For the word "sześcian", count the lines of the listing that contain it and give only the count.
*** SUPPLIED RECORDS Section Begins ***
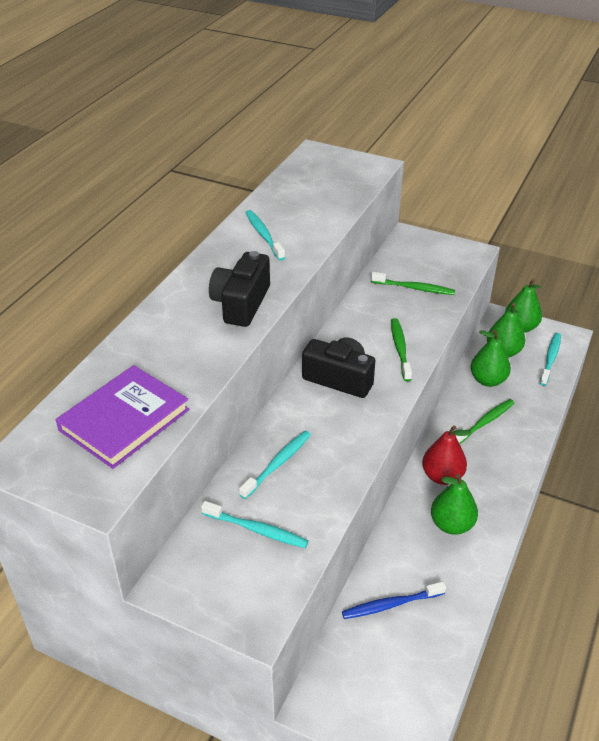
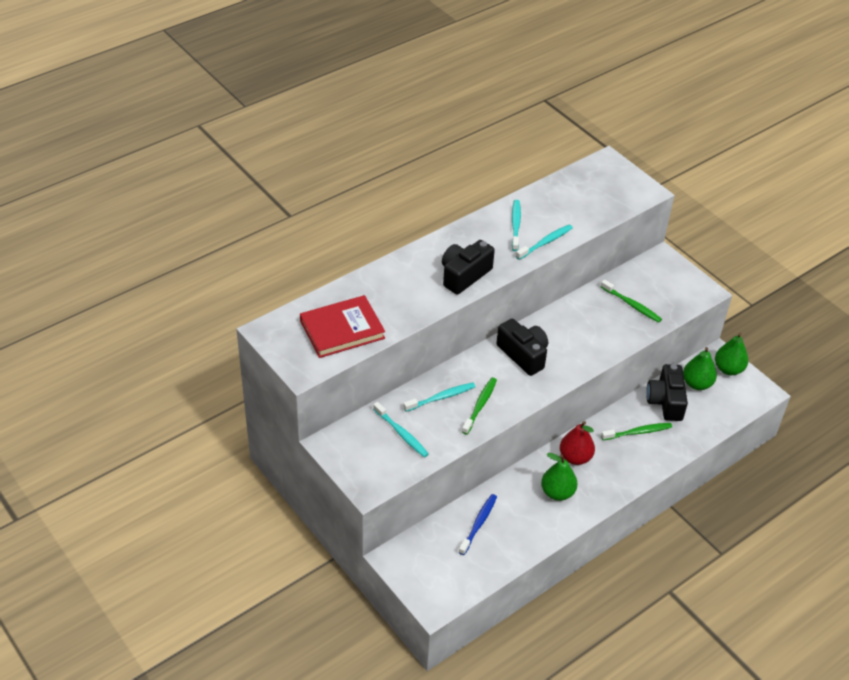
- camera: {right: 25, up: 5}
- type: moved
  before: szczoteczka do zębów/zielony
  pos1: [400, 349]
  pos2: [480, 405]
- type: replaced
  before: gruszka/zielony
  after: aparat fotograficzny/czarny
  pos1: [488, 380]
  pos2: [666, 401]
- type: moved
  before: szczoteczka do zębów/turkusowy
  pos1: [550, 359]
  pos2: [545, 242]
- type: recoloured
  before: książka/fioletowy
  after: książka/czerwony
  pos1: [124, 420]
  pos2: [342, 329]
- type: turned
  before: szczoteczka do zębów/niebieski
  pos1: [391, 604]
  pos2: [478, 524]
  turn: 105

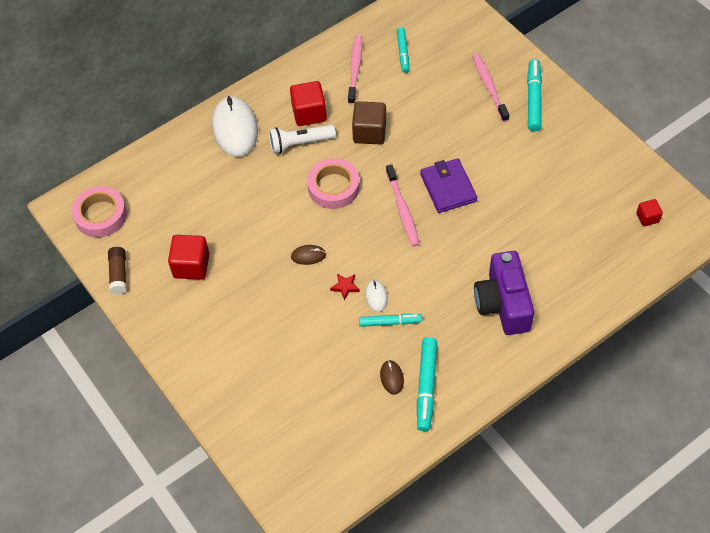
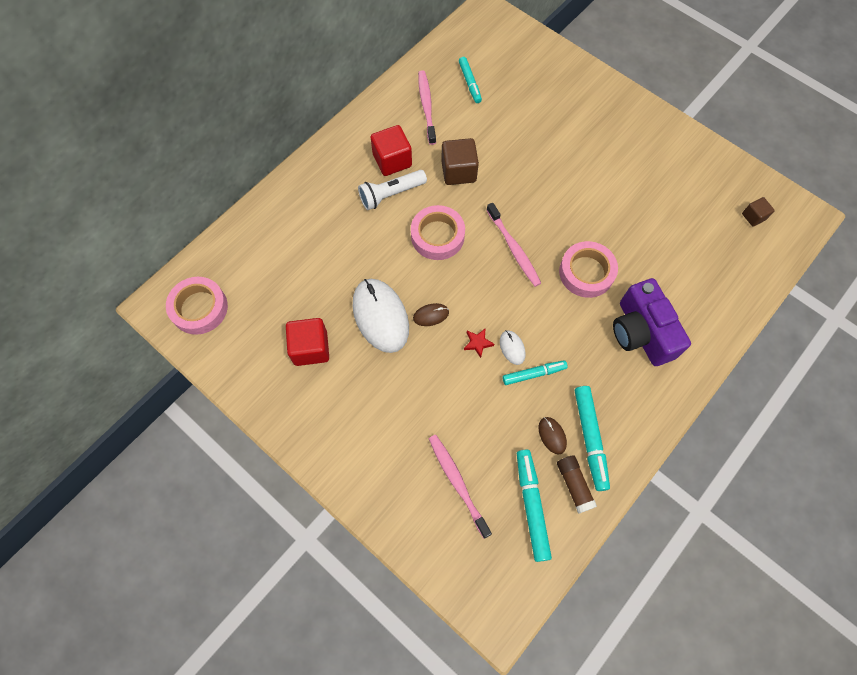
- camera: {right: -15, up: 10}
- type: moved
  before: szczoteczka do zębów/różowy
  pos1: [489, 86]
  pos2: [457, 482]
- type: moved
  before: flamaster/turkusowy
  pos1: [533, 99]
  pos2: [531, 505]
- type: moved
  before: myszka/biały
  pos1: [235, 128]
  pos2: [380, 316]
- type: removed
  before: portfel/fioletowy
  pos1: [448, 187]
- type: recoloured
  before: sześcian/czerwony
  after: sześcian/brązowy
  pos1: [647, 217]
  pos2: [753, 216]
- type: moved
  before: klej w sztyfcie/brązowy
  pos1: [119, 274]
  pos2: [574, 485]
- type: added
  after: taśma klejąca/różowy
  pos2: [586, 272]

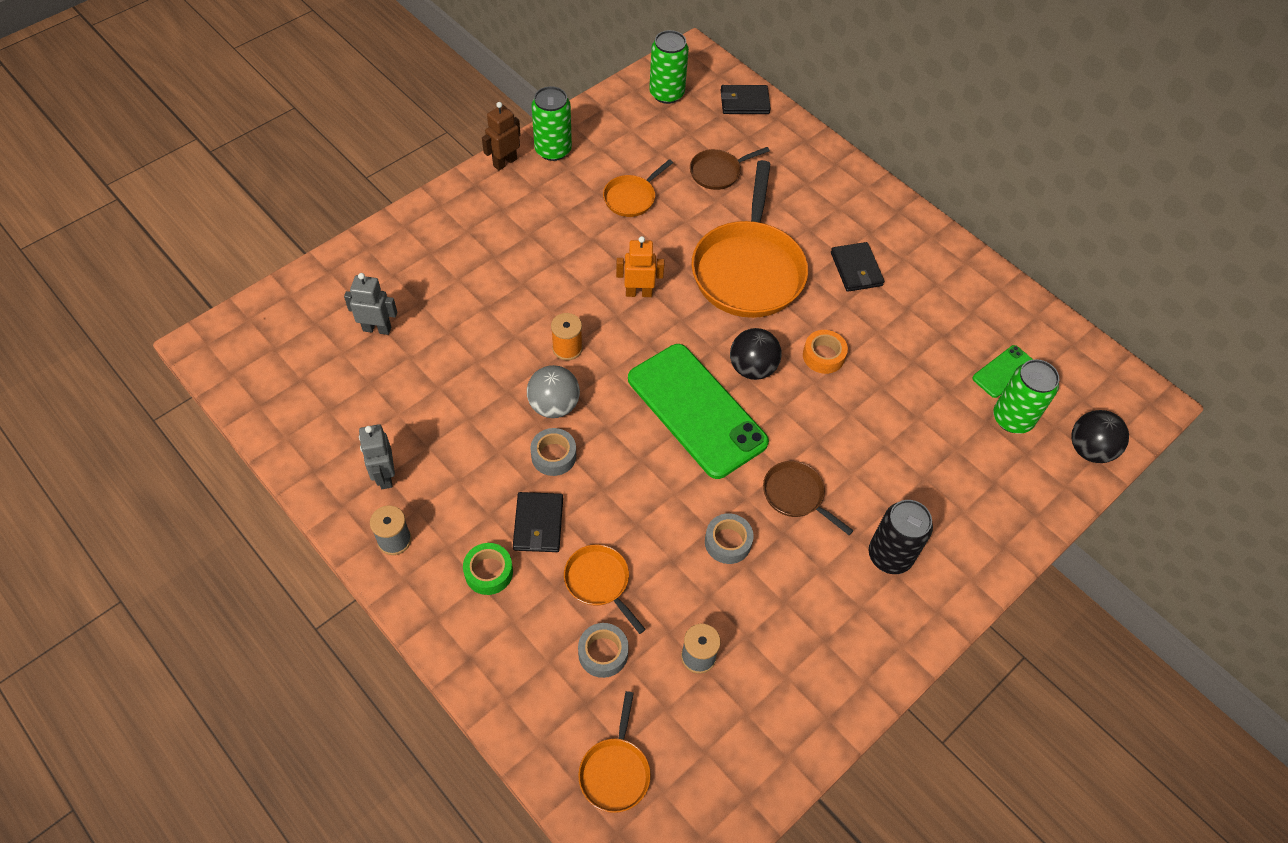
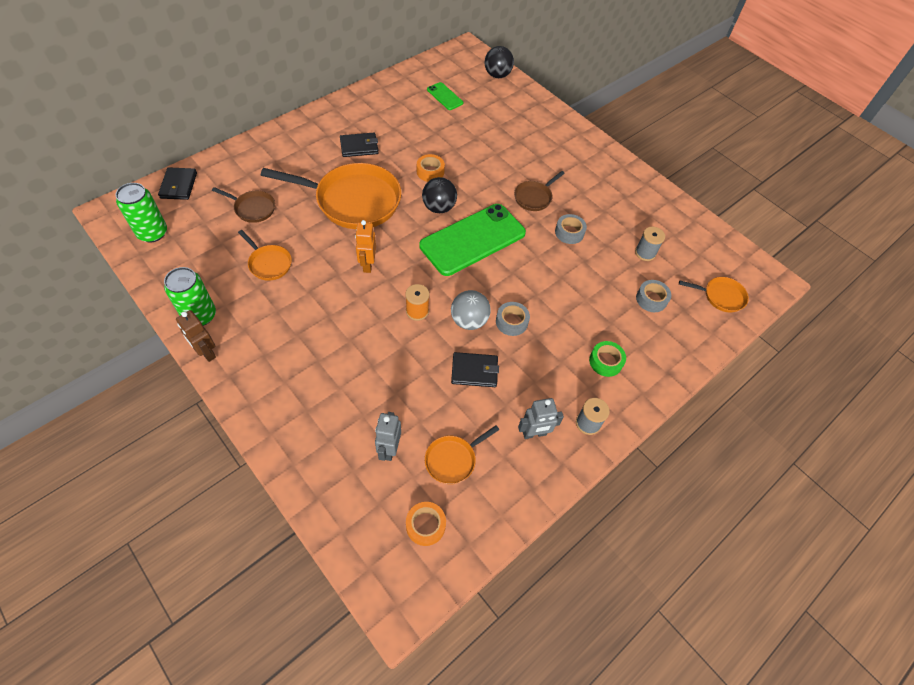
- camera: {right: -90, up: 0}
- type: turned
  before: patelnia/brązowy
  pos1: [718, 172]
  pos2: [252, 208]
  turn: -45
- type: removed
  before: puszka/zielony
  pos1: [1012, 418]
- type: moved
  before: portfel/czarny
  pos1: [538, 524]
  pos2: [474, 371]
- type: removed
  before: puszka/czarny
  pos1: [890, 556]
- type: moved
  before: patelnia/pomarańczowy
  pos1: [599, 582]
  pos2: [453, 459]
- type: added
  after: taśma klejąca/pomarańczowy
  pos2: [425, 525]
*** SUPPLIED RECORDS Section Ends ***
* SOLUTION TO THIS EXERCISE
2